Content revision data

== Segment start ==

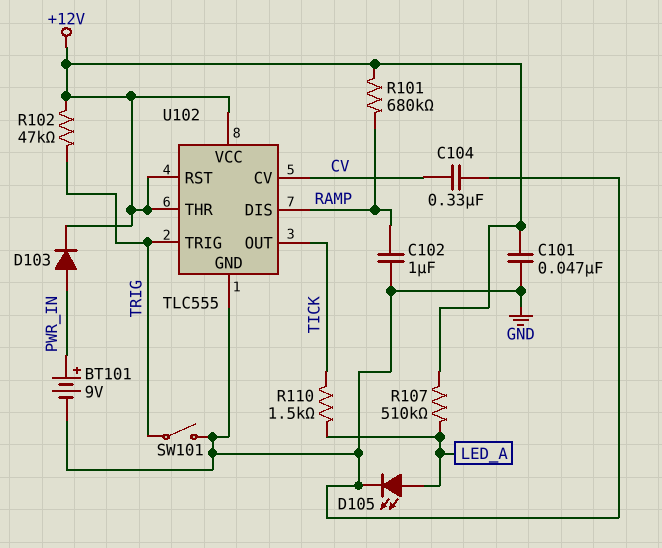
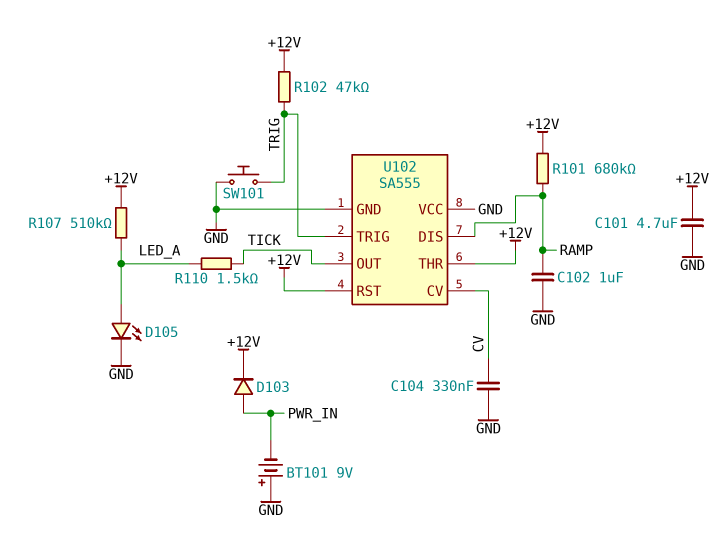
BT101: 9V (plus PWR_IN, minus GND) -> 9V (plus GND, minus PWR_IN)
C101: 47nF (+12V, GND) -> 4.7uF (+12V, GND)
SW101: switch (GND, TRIG) -> button (GND, TRIG)
U102: TLC555 -> SA555
U102 pin VCC: +12V -> GND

== Segment end ==

> Work instructions
Only an exact copy of the records, free of images, belongs in the answer.

> Task output
BT101: 9V (plus PWR_IN, minus GND) -> 9V (plus GND, minus PWR_IN)
C101: 47nF (+12V, GND) -> 4.7uF (+12V, GND)
SW101: switch (GND, TRIG) -> button (GND, TRIG)
U102: TLC555 -> SA555
U102 pin VCC: +12V -> GND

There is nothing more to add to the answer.